> Listed entries
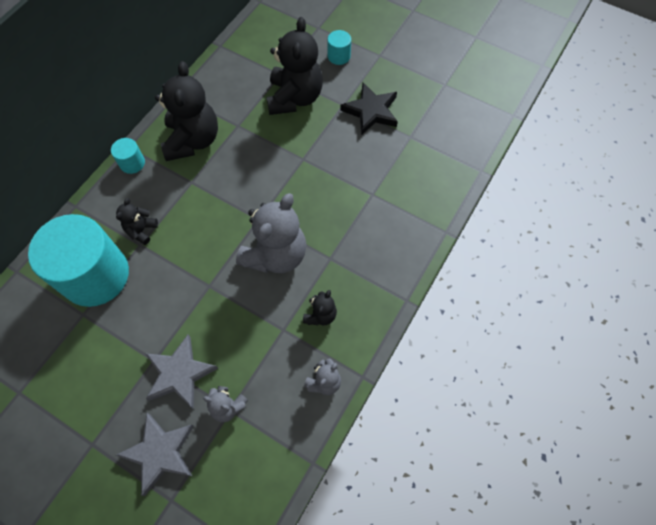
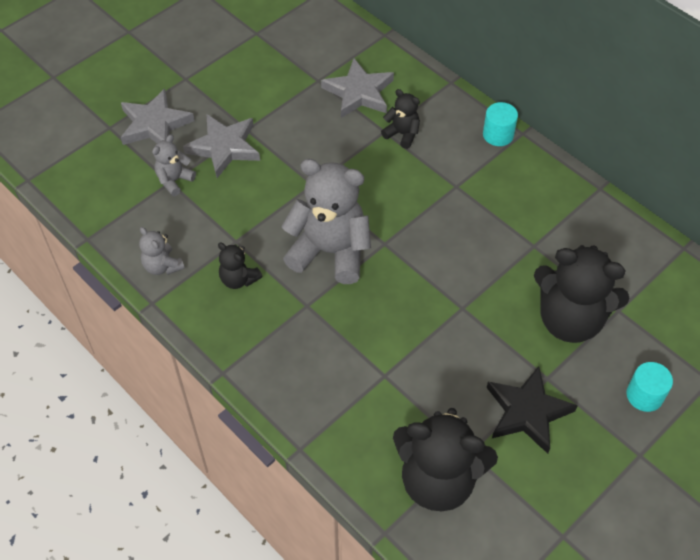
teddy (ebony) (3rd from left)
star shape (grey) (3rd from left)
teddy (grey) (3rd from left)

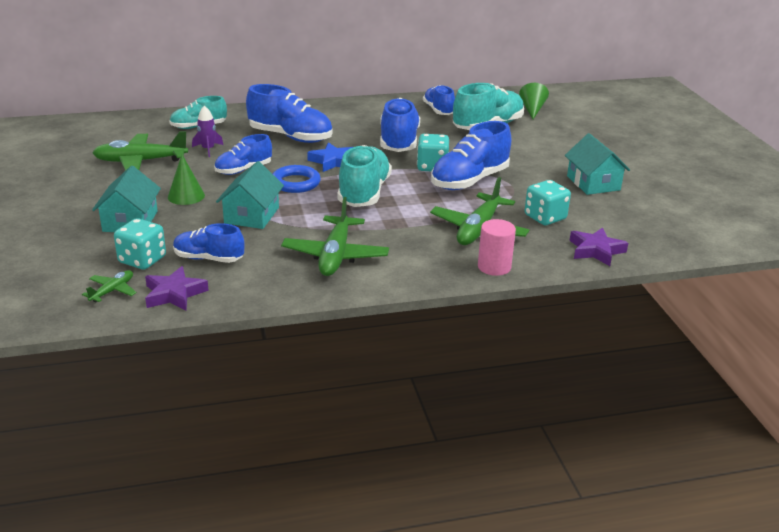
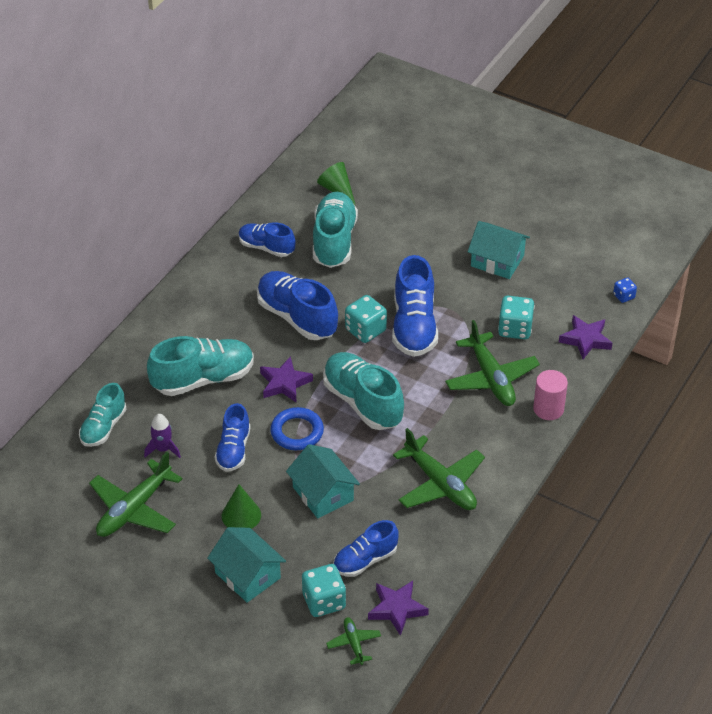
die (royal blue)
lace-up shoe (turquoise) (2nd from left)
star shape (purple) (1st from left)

> What is expected
Scan the data above for the string "teddy" and copy each line where it appears.

> Finished task
teddy (ebony) (3rd from left)
teddy (grey) (3rd from left)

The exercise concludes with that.